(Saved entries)
============

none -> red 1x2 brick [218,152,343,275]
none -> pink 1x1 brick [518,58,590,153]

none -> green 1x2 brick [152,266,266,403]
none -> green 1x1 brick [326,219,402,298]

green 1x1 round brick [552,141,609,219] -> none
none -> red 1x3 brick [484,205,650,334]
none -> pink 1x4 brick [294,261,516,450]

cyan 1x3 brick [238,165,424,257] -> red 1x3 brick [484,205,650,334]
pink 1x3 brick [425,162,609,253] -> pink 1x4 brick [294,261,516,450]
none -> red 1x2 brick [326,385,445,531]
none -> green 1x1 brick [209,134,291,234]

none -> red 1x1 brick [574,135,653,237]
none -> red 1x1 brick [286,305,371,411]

============

What the exercise asks
Reproduce all lines from the records above that include the word "none".

Answer for this exercise
none -> red 1x2 brick [218,152,343,275]
none -> pink 1x1 brick [518,58,590,153]
none -> green 1x2 brick [152,266,266,403]
none -> green 1x1 brick [326,219,402,298]
green 1x1 round brick [552,141,609,219] -> none
none -> red 1x3 brick [484,205,650,334]
none -> pink 1x4 brick [294,261,516,450]
none -> red 1x2 brick [326,385,445,531]
none -> green 1x1 brick [209,134,291,234]
none -> red 1x1 brick [574,135,653,237]
none -> red 1x1 brick [286,305,371,411]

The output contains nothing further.